━━ ENTRIES PROVIDED

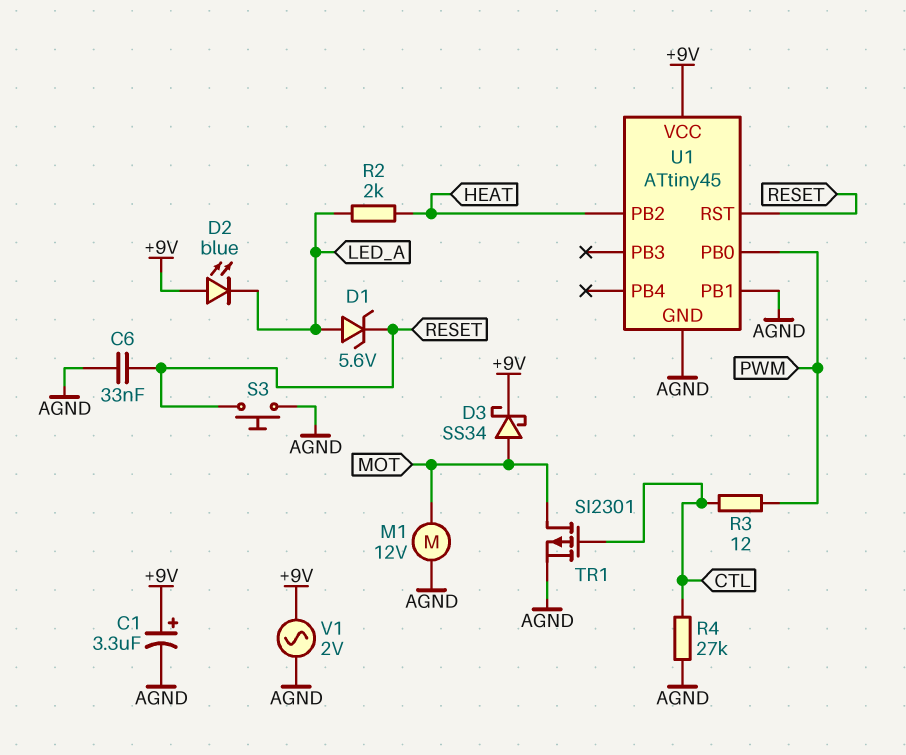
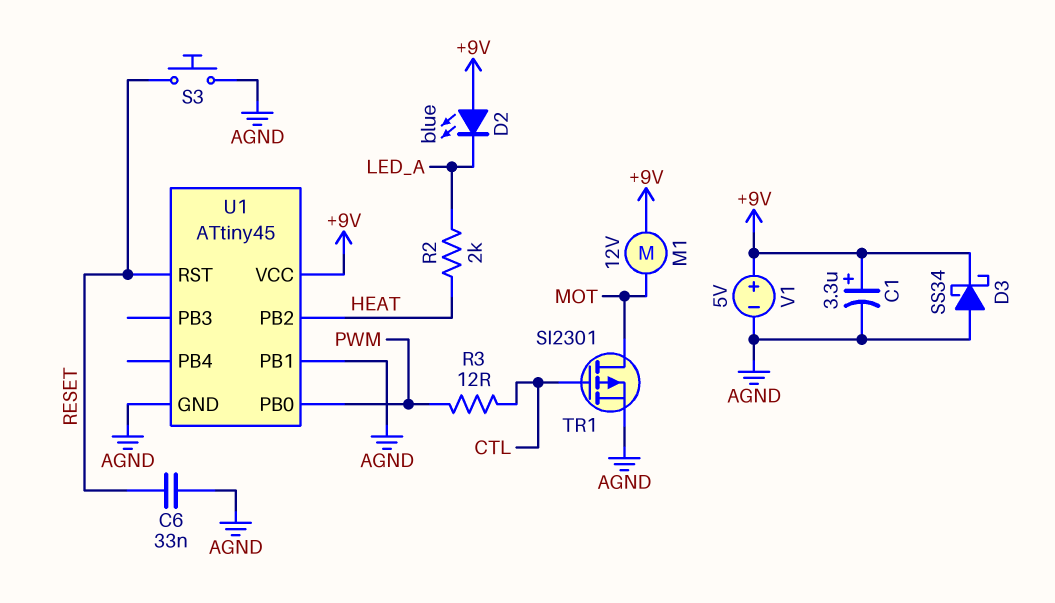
D1: zener 5.6V (A LED_A, K RESET) -> none
D3: schottky SS34 (A MOT, K +9V) -> schottky SS34 (A AGND, K +9V)
M1: motor 12V (AGND, MOT) -> motor 12V (+9V, MOT)
R4: 27k (AGND, CTL) -> none
V1: AC 2V (+9V, AGND) -> 5V (plus +9V, minus AGND)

━━━━

TASK GOAL ::
Filter the data above down to lines with the word "AGND", and copy them.

RESPONSE ::
D3: schottky SS34 (A MOT, K +9V) -> schottky SS34 (A AGND, K +9V)
M1: motor 12V (AGND, MOT) -> motor 12V (+9V, MOT)
R4: 27k (AGND, CTL) -> none
V1: AC 2V (+9V, AGND) -> 5V (plus +9V, minus AGND)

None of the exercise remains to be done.